#### EXERCISE DATA
§ §
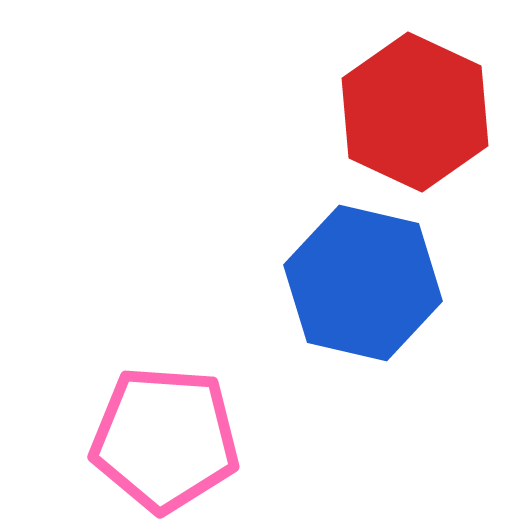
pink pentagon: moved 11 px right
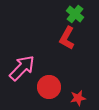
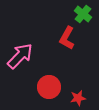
green cross: moved 8 px right
pink arrow: moved 2 px left, 12 px up
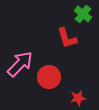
red L-shape: rotated 45 degrees counterclockwise
pink arrow: moved 8 px down
red circle: moved 10 px up
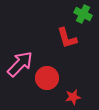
green cross: rotated 12 degrees counterclockwise
red circle: moved 2 px left, 1 px down
red star: moved 5 px left, 1 px up
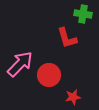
green cross: rotated 18 degrees counterclockwise
red circle: moved 2 px right, 3 px up
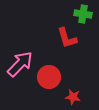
red circle: moved 2 px down
red star: rotated 21 degrees clockwise
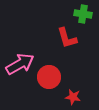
pink arrow: rotated 16 degrees clockwise
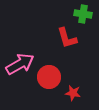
red star: moved 4 px up
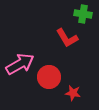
red L-shape: rotated 15 degrees counterclockwise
§ §
#### REQUIREMENT
Give every line of the rows above as a JSON list of strings, one string per line. Leave out blank lines and the picture lines.

#### SOLUTION TO THIS PROBLEM
[
  "pink pentagon: moved 11 px right",
  "green cross: moved 8 px right",
  "pink arrow: moved 2 px left, 12 px up",
  "red L-shape: rotated 45 degrees counterclockwise",
  "pink arrow: moved 8 px down",
  "red circle: moved 10 px up",
  "green cross: rotated 12 degrees counterclockwise",
  "red circle: moved 2 px left, 1 px down",
  "red star: moved 5 px left, 1 px up",
  "green cross: rotated 18 degrees counterclockwise",
  "red circle: moved 2 px right, 3 px up",
  "red circle: moved 2 px down",
  "red star: rotated 21 degrees clockwise",
  "pink arrow: rotated 16 degrees clockwise",
  "red star: moved 4 px up",
  "red L-shape: rotated 15 degrees counterclockwise"
]